===== DATA =====

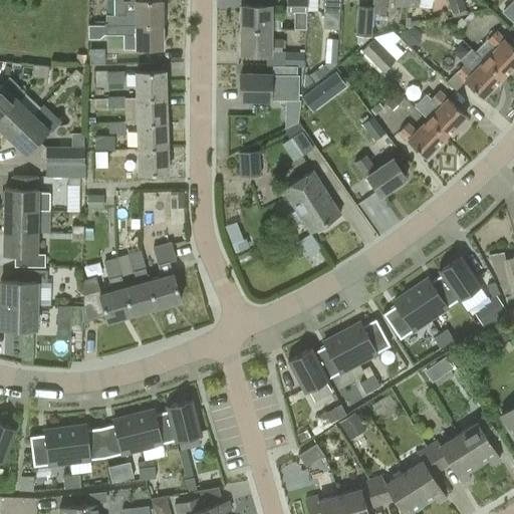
[(105,15),(105,24),(162,23),(162,0),(136,0),(136,1),(121,1),(121,0),(113,0),(114,14),(105,15)]
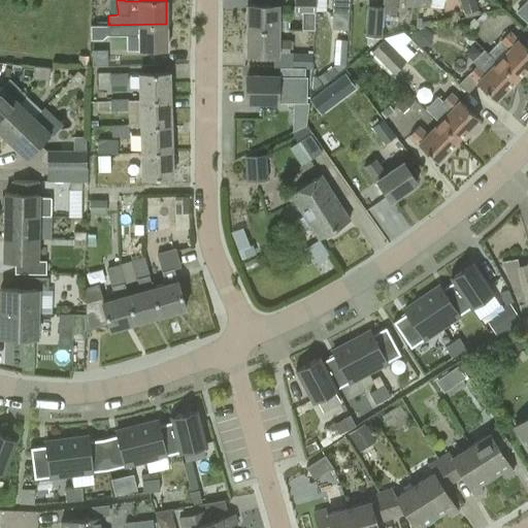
[(316,12),(316,0),(293,0),(294,12),(316,12)]
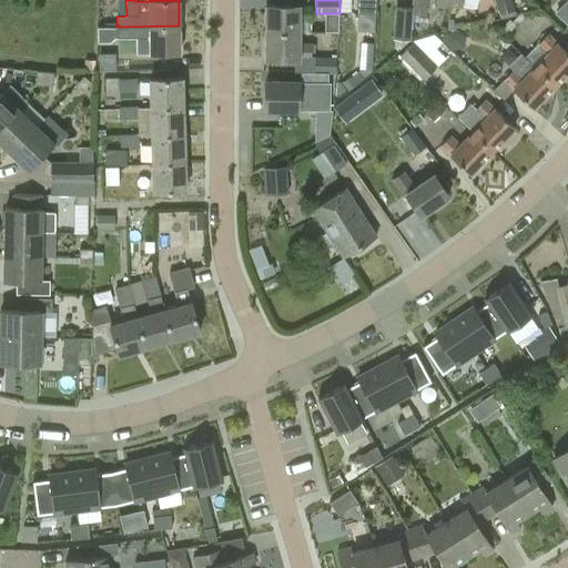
[(356,0),(356,13),(375,14),(375,0),(356,0)]
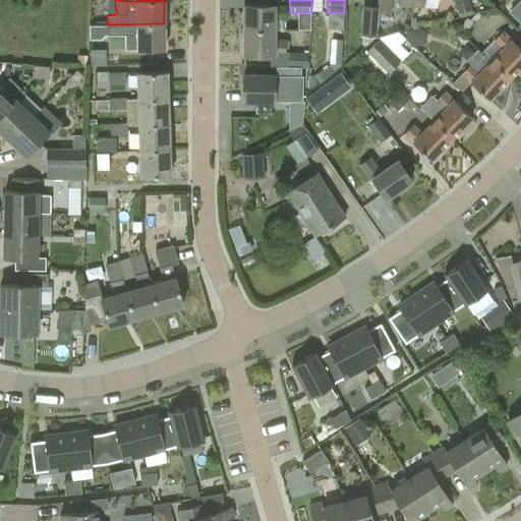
[(379,0),(379,4),(378,12),(391,13),(392,0),(379,0)]
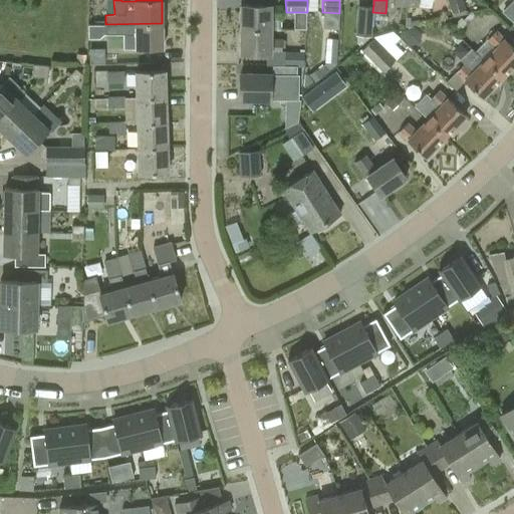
[(447,0),(452,16),(466,13),(462,0),(447,0)]
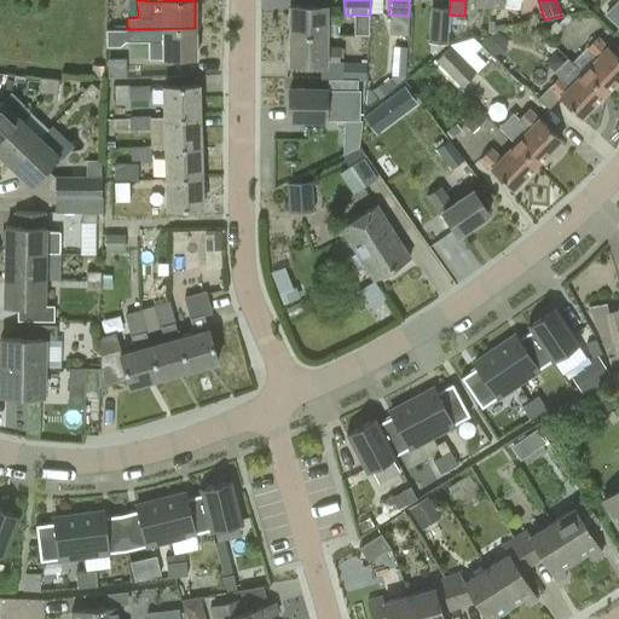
[(446,45),(449,15),(450,5),(429,3),(426,42),(431,42),(441,44),(446,45)]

=====

TASK REQUIREMENTS: From the entries above, output every line exactly and omit any image.

TASK ANSWER:
[(105,15),(105,24),(162,23),(162,0),(136,0),(136,1),(121,1),(121,0),(113,0),(114,14),(105,15)]
[(316,12),(316,0),(293,0),(294,12),(316,12)]
[(356,0),(356,13),(375,14),(375,0),(356,0)]
[(379,0),(379,4),(378,12),(391,13),(392,0),(379,0)]
[(447,0),(452,16),(466,13),(462,0),(447,0)]
[(446,45),(449,15),(450,5),(429,3),(426,42),(431,42),(441,44),(446,45)]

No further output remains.